MATERIAL FOR THIS TASK:
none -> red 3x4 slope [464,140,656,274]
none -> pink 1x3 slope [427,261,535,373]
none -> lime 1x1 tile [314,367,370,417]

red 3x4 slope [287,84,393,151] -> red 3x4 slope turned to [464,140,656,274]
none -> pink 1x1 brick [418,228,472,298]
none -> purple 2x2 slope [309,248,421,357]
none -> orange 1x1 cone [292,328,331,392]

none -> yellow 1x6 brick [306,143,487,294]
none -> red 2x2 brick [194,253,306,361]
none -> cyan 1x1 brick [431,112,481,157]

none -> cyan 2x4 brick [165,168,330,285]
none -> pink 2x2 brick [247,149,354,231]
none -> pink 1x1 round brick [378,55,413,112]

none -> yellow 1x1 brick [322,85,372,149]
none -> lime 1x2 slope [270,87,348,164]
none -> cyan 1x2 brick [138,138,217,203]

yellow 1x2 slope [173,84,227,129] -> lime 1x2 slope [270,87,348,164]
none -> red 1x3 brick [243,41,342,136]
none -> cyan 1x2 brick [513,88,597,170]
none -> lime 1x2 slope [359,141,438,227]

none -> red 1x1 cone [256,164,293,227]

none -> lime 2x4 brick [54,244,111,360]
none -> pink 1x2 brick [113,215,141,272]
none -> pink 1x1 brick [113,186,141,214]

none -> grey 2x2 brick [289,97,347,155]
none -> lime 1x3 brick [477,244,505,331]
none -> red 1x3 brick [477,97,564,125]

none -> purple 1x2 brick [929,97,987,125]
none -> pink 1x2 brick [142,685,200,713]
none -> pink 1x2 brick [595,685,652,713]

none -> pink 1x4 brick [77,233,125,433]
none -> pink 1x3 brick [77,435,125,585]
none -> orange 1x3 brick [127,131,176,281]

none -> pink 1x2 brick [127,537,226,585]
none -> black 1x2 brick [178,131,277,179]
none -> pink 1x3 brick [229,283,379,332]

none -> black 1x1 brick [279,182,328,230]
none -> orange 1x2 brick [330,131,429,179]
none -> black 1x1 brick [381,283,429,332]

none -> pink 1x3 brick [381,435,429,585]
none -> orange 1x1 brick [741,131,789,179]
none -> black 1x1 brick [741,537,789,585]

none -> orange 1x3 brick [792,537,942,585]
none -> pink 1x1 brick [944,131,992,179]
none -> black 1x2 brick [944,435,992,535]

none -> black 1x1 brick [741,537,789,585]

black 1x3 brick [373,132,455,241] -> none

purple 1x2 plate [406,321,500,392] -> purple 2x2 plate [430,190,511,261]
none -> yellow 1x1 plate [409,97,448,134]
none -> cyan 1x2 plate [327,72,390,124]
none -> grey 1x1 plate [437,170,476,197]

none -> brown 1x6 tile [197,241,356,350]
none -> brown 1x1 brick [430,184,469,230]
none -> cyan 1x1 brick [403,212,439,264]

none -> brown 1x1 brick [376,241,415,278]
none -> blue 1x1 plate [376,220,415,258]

THE TASK: Beginning with the line that holds "none -> grey 2x2 brick [289,97,347,155]", please give again each line exactly until the records end, and include that final line.

OUTPUT BELOW:
none -> grey 2x2 brick [289,97,347,155]
none -> lime 1x3 brick [477,244,505,331]
none -> red 1x3 brick [477,97,564,125]

none -> purple 1x2 brick [929,97,987,125]
none -> pink 1x2 brick [142,685,200,713]
none -> pink 1x2 brick [595,685,652,713]

none -> pink 1x4 brick [77,233,125,433]
none -> pink 1x3 brick [77,435,125,585]
none -> orange 1x3 brick [127,131,176,281]

none -> pink 1x2 brick [127,537,226,585]
none -> black 1x2 brick [178,131,277,179]
none -> pink 1x3 brick [229,283,379,332]

none -> black 1x1 brick [279,182,328,230]
none -> orange 1x2 brick [330,131,429,179]
none -> black 1x1 brick [381,283,429,332]

none -> pink 1x3 brick [381,435,429,585]
none -> orange 1x1 brick [741,131,789,179]
none -> black 1x1 brick [741,537,789,585]

none -> orange 1x3 brick [792,537,942,585]
none -> pink 1x1 brick [944,131,992,179]
none -> black 1x2 brick [944,435,992,535]

none -> black 1x1 brick [741,537,789,585]

black 1x3 brick [373,132,455,241] -> none

purple 1x2 plate [406,321,500,392] -> purple 2x2 plate [430,190,511,261]
none -> yellow 1x1 plate [409,97,448,134]
none -> cyan 1x2 plate [327,72,390,124]
none -> grey 1x1 plate [437,170,476,197]

none -> brown 1x6 tile [197,241,356,350]
none -> brown 1x1 brick [430,184,469,230]
none -> cyan 1x1 brick [403,212,439,264]

none -> brown 1x1 brick [376,241,415,278]
none -> blue 1x1 plate [376,220,415,258]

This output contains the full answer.